- [Problem to work on]: Report how many lines below contain the word "none". Write only that number.

- [Given entries]:
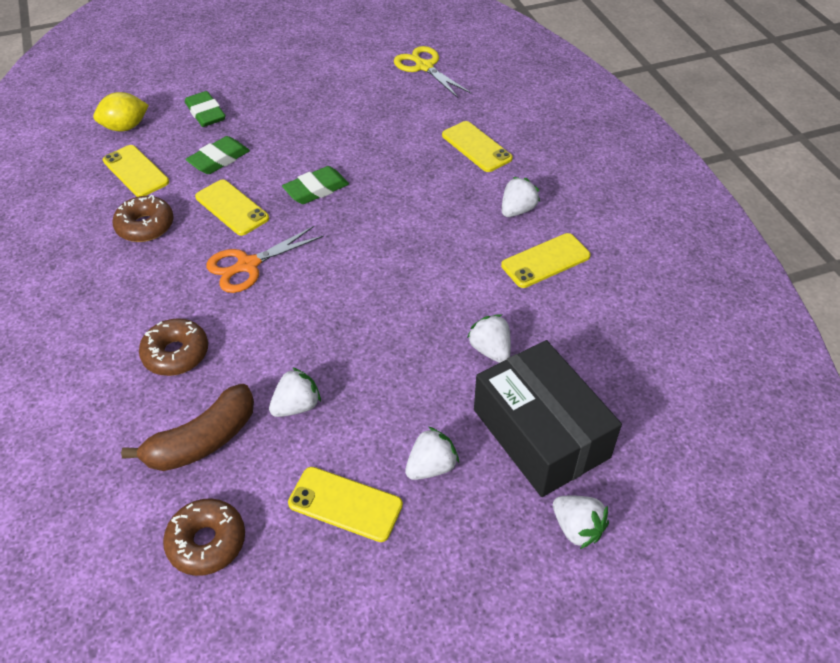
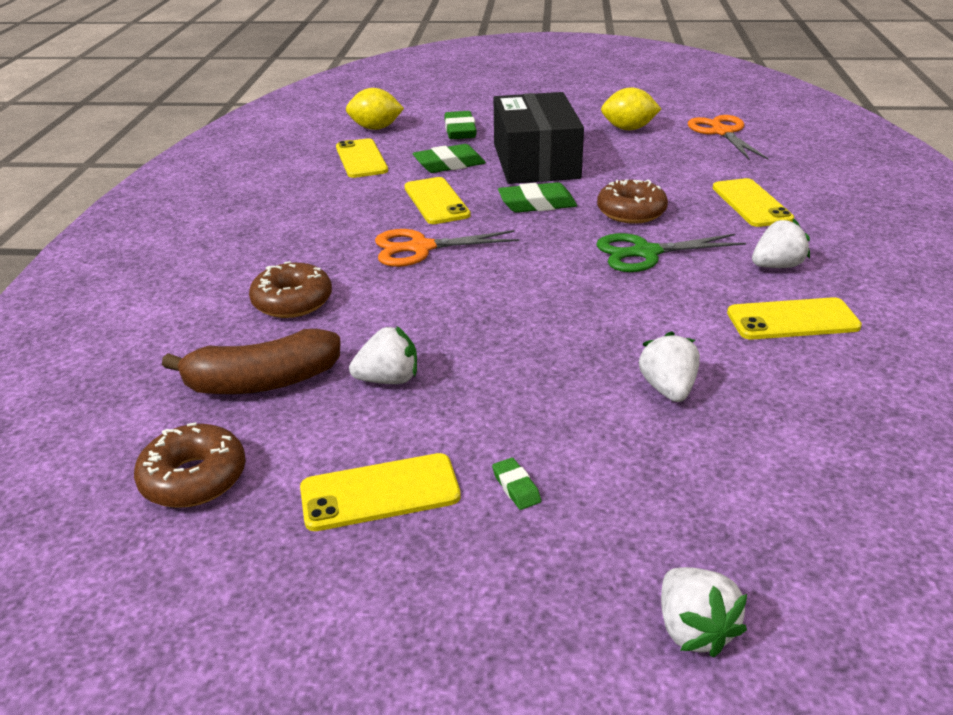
camera: 25 degrees right, 15 degrees down
(145, 226) = (339, 198): brown donut -> brown donut (631, 212)
(345, 504) = (380, 492): yellow phone -> yellow phone turned 60 degrees counterclockwise
(348, 79) = (628, 129): none -> yellow lemon
(422, 222) = (645, 253): none -> green scissors
(424, 66) = (722, 132): yellow scissors -> orange scissors
(431, 466) = (516, 487): white strawberry -> green eraser
(540, 433) = (693, 496): black box -> black box (535, 161)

- [Answer to this problem]: 2